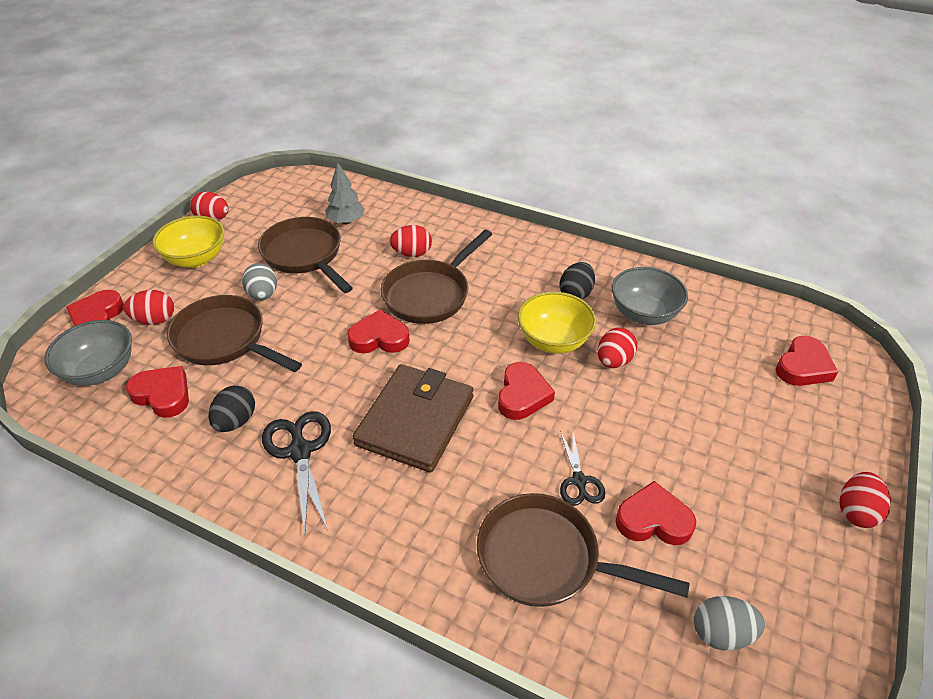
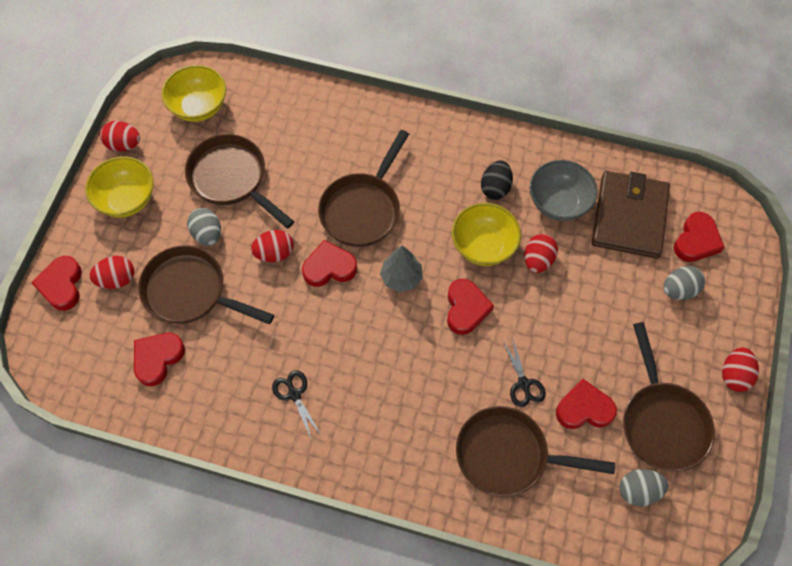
camera: 10 degrees left, 20 degrees up
grey bowl [45,320,132,386] -> none
red heart [126,366,189,418] -> red heart turned 75 degrees counterclockwise [134,333,185,386]
black egg [208,385,255,432] -> none
black scissors [262,411,331,534] -> black scissors [272,370,321,438], size x0.62
grey tree [325,163,365,224] -> grey tree moved to [380,246,423,292]
brown wallet [352,364,474,473] -> brown wallet moved to [592,171,670,259]
red egg [389,225,432,257] -> red egg moved to [251,230,294,262]
none -> yellow bowl [161,65,226,122]
none -> brown pan [623,322,715,472]
none -> grey egg [663,266,705,300]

········

◆ Task objective ◆
A verbatim copy of every record above is required, with all pictures omitted.

◆ Expected answer ◆
camera: 10 degrees left, 20 degrees up
grey bowl [45,320,132,386] -> none
red heart [126,366,189,418] -> red heart turned 75 degrees counterclockwise [134,333,185,386]
black egg [208,385,255,432] -> none
black scissors [262,411,331,534] -> black scissors [272,370,321,438], size x0.62
grey tree [325,163,365,224] -> grey tree moved to [380,246,423,292]
brown wallet [352,364,474,473] -> brown wallet moved to [592,171,670,259]
red egg [389,225,432,257] -> red egg moved to [251,230,294,262]
none -> yellow bowl [161,65,226,122]
none -> brown pan [623,322,715,472]
none -> grey egg [663,266,705,300]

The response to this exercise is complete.